• PROBLEM REQUIREMENTS
Search the listing below for the line with "C5: 330nF (0V, U1/PA0) -> 330nF (U1/PA0, VS)", then write out that line and every one after it exactly, without the pictures.

• THE DATA

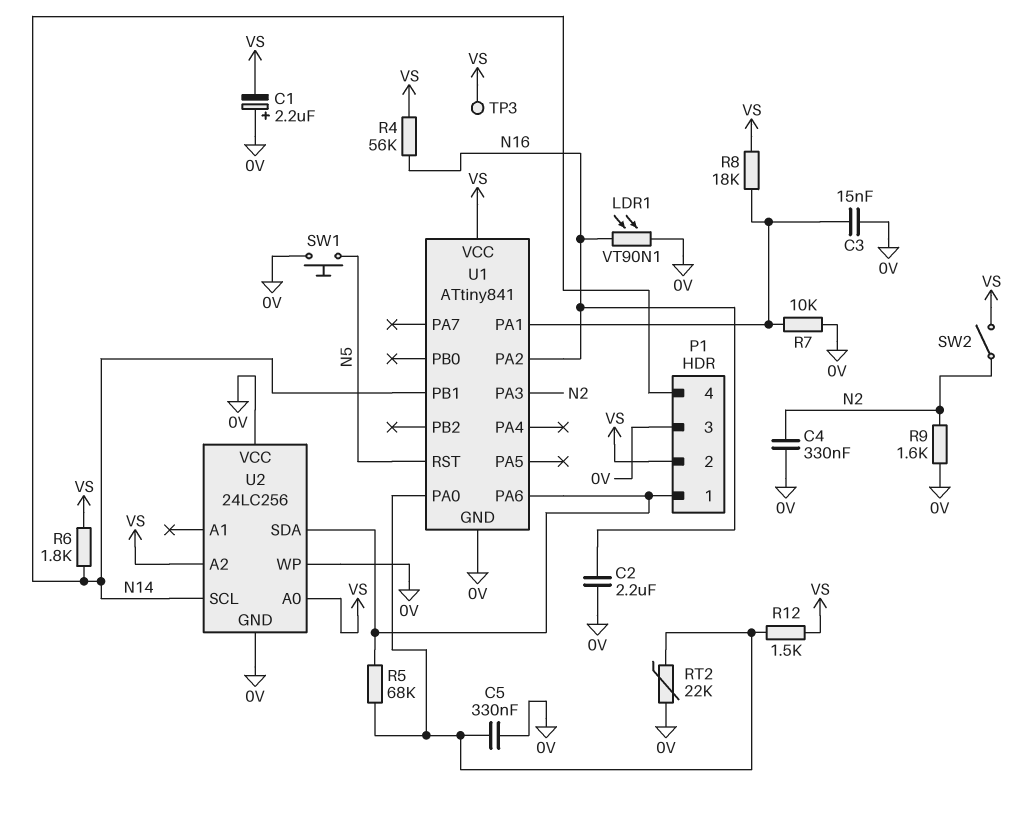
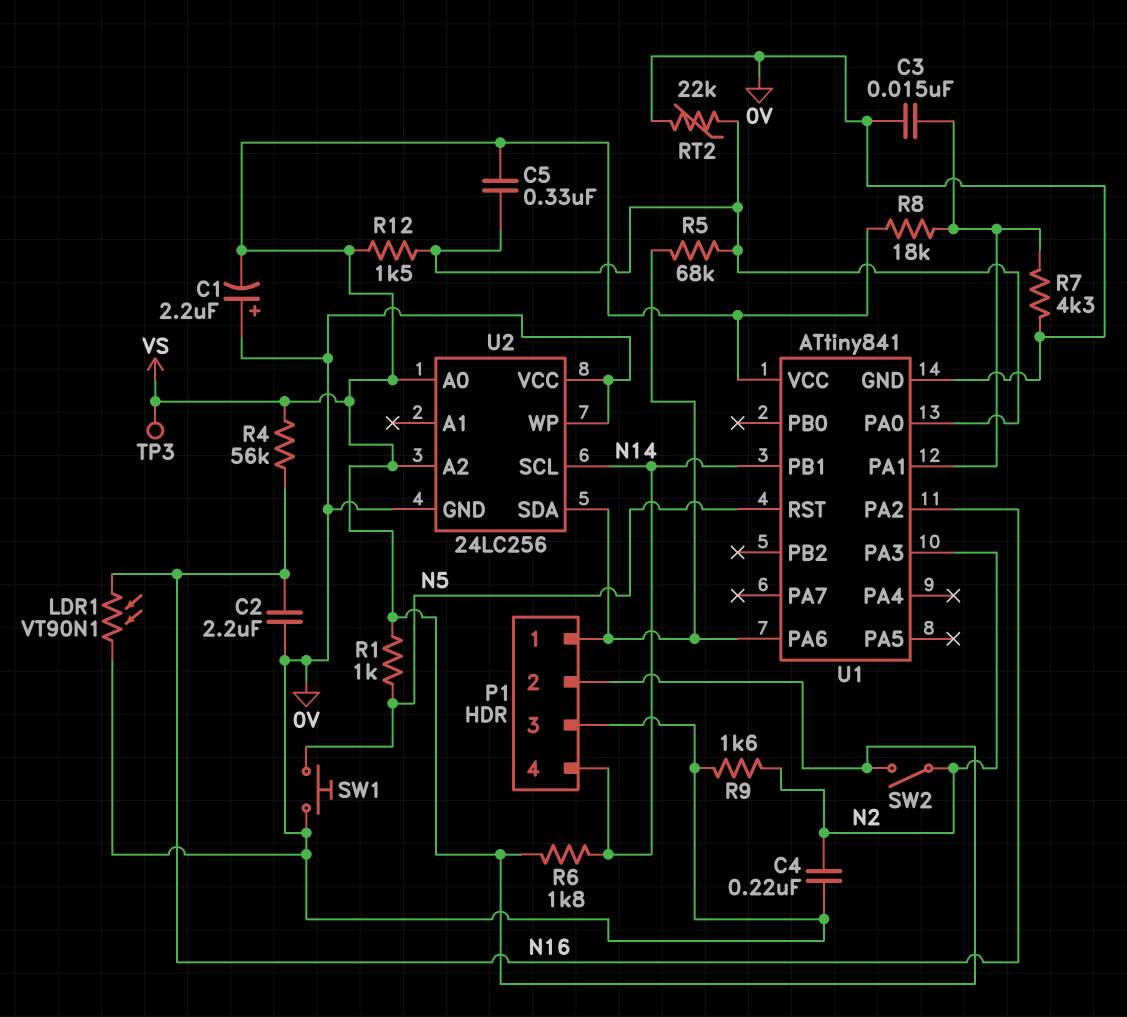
C4: 330nF (0V, N2) -> 220nF (0V, N2)
C5: 330nF (0V, U1/PA0) -> 330nF (U1/PA0, VS)
R1: none -> 1k (N5, VS)
R7: 10k (0V, U1/PA1) -> 4.3k (0V, U1/PA1)

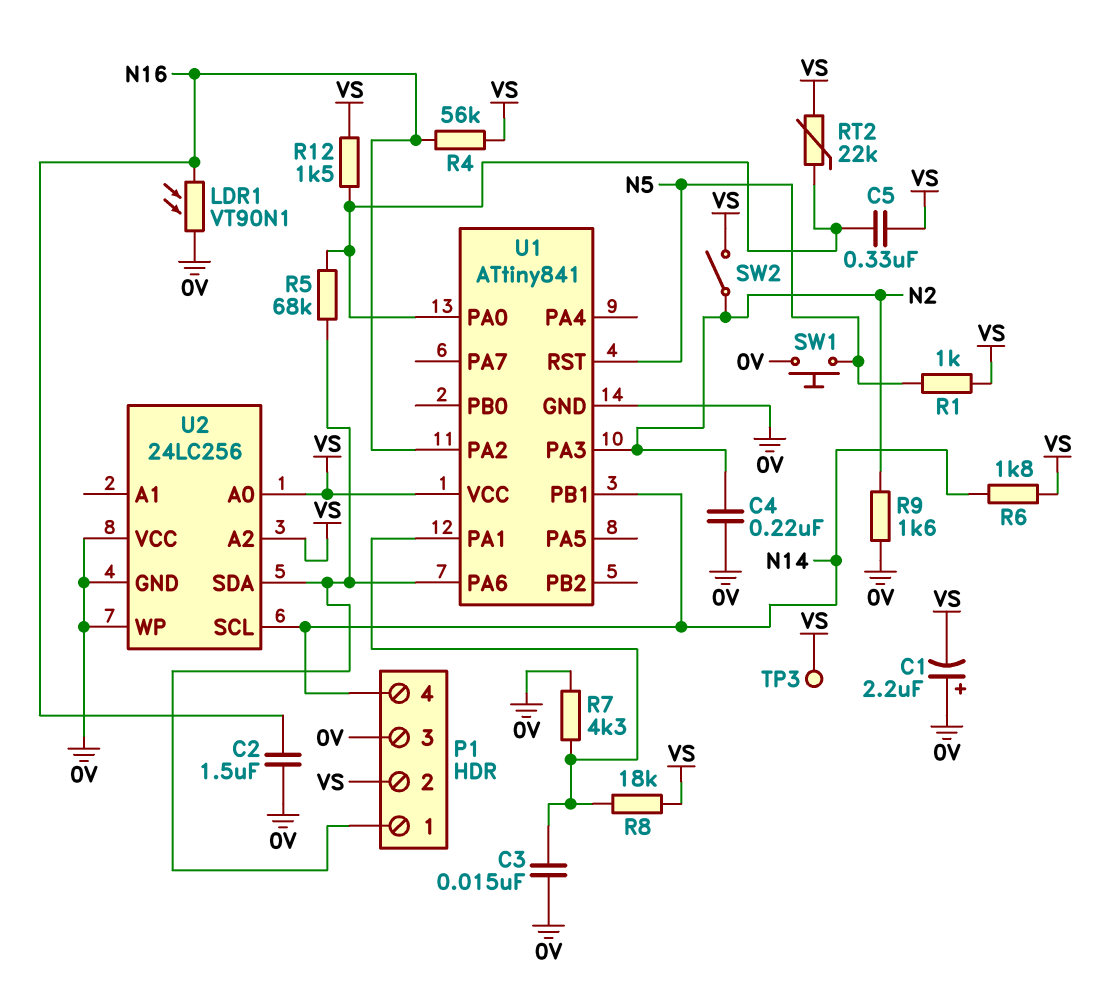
C2: 2.2uF (0V, N16) -> 1.5uF (0V, N16)
RT2: 22k (0V, U1/PA0) -> 22k (U1/PA0, VS)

• OUTPUT OF THE EXERCISE
C5: 330nF (0V, U1/PA0) -> 330nF (U1/PA0, VS)
R1: none -> 1k (N5, VS)
R7: 10k (0V, U1/PA1) -> 4.3k (0V, U1/PA1)

C2: 2.2uF (0V, N16) -> 1.5uF (0V, N16)
RT2: 22k (0V, U1/PA0) -> 22k (U1/PA0, VS)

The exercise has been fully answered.